The records below are to be repeated in full, exactly as they are.
=== Data provided ===
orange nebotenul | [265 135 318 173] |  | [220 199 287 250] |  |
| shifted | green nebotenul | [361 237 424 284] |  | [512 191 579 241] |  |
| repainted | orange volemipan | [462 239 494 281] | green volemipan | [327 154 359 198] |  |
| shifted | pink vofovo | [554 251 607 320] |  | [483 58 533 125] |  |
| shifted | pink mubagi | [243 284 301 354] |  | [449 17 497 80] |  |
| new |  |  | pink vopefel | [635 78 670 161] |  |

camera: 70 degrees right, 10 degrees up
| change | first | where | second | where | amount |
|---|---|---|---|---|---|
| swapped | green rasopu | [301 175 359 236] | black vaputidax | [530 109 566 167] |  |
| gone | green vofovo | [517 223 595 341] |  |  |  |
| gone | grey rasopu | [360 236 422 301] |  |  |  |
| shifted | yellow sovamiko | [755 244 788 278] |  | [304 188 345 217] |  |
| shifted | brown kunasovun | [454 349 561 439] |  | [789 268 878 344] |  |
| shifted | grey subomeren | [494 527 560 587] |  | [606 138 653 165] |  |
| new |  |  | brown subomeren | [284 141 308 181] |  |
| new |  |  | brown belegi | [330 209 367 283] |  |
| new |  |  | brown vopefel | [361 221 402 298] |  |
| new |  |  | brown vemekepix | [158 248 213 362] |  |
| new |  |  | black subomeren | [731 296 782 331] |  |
===
Task solution:
orange nebotenul | [265 135 318 173] |  | [220 199 287 250] |  |
| shifted | green nebotenul | [361 237 424 284] |  | [512 191 579 241] |  |
| repainted | orange volemipan | [462 239 494 281] | green volemipan | [327 154 359 198] |  |
| shifted | pink vofovo | [554 251 607 320] |  | [483 58 533 125] |  |
| shifted | pink mubagi | [243 284 301 354] |  | [449 17 497 80] |  |
| new |  |  | pink vopefel | [635 78 670 161] |  |

camera: 70 degrees right, 10 degrees up
| change | first | where | second | where | amount |
|---|---|---|---|---|---|
| swapped | green rasopu | [301 175 359 236] | black vaputidax | [530 109 566 167] |  |
| gone | green vofovo | [517 223 595 341] |  |  |  |
| gone | grey rasopu | [360 236 422 301] |  |  |  |
| shifted | yellow sovamiko | [755 244 788 278] |  | [304 188 345 217] |  |
| shifted | brown kunasovun | [454 349 561 439] |  | [789 268 878 344] |  |
| shifted | grey subomeren | [494 527 560 587] |  | [606 138 653 165] |  |
| new |  |  | brown subomeren | [284 141 308 181] |  |
| new |  |  | brown belegi | [330 209 367 283] |  |
| new |  |  | brown vopefel | [361 221 402 298] |  |
| new |  |  | brown vemekepix | [158 248 213 362] |  |
| new |  |  | black subomeren | [731 296 782 331] |  |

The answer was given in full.